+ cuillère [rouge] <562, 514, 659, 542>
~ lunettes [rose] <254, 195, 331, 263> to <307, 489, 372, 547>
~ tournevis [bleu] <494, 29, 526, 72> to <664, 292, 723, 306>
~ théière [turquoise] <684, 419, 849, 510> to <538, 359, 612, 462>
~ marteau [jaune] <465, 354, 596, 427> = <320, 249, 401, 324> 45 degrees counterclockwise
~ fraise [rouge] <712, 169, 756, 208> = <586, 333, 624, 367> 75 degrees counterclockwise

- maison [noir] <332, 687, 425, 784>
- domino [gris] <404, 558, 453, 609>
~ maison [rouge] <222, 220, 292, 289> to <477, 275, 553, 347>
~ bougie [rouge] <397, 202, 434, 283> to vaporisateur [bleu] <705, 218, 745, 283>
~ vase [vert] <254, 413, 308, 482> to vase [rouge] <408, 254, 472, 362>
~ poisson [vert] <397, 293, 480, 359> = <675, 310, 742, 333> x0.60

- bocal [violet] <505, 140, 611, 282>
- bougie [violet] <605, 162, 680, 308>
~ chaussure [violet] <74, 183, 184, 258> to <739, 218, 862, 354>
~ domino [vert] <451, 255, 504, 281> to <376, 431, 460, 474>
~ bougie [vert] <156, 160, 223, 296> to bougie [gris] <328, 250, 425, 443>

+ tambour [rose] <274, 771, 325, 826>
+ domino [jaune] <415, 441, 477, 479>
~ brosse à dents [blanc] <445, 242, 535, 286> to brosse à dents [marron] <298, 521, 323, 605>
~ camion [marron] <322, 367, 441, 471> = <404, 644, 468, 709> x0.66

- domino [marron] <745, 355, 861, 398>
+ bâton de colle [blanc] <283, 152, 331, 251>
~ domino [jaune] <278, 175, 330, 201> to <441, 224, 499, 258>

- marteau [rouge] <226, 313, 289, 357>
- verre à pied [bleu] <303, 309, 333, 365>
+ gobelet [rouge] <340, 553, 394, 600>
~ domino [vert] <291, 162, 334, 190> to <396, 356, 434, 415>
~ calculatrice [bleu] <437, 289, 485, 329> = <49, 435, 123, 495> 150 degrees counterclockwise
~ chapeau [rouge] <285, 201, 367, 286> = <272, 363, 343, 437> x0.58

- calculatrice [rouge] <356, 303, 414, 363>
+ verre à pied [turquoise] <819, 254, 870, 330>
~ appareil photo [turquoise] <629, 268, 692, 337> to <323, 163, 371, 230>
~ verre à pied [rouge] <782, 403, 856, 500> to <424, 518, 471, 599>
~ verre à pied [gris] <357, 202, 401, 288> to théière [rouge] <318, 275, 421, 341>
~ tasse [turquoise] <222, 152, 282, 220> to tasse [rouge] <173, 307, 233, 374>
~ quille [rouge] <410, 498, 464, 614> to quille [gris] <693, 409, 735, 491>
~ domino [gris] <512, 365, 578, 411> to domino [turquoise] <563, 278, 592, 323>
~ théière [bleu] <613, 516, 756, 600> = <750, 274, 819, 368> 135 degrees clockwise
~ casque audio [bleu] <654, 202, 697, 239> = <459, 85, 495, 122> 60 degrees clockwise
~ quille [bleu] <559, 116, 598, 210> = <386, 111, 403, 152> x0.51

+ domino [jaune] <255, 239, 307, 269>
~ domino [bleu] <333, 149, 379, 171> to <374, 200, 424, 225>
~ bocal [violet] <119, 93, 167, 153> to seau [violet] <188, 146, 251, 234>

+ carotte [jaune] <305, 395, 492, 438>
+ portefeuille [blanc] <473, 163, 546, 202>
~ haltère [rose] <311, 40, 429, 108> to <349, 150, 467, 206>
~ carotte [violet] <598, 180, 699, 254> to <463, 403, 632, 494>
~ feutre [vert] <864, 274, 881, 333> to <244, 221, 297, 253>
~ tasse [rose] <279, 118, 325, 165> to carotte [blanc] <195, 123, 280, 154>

Task goal:
Quote verbatim the opening lines of the listing above, ending with the line where "45 degrees counterclockwise" appears; include both endpoints and nothing more.

Output of the task:
+ cuillère [rouge] <562, 514, 659, 542>
~ lunettes [rose] <254, 195, 331, 263> to <307, 489, 372, 547>
~ tournevis [bleu] <494, 29, 526, 72> to <664, 292, 723, 306>
~ théière [turquoise] <684, 419, 849, 510> to <538, 359, 612, 462>
~ marteau [jaune] <465, 354, 596, 427> = <320, 249, 401, 324> 45 degrees counterclockwise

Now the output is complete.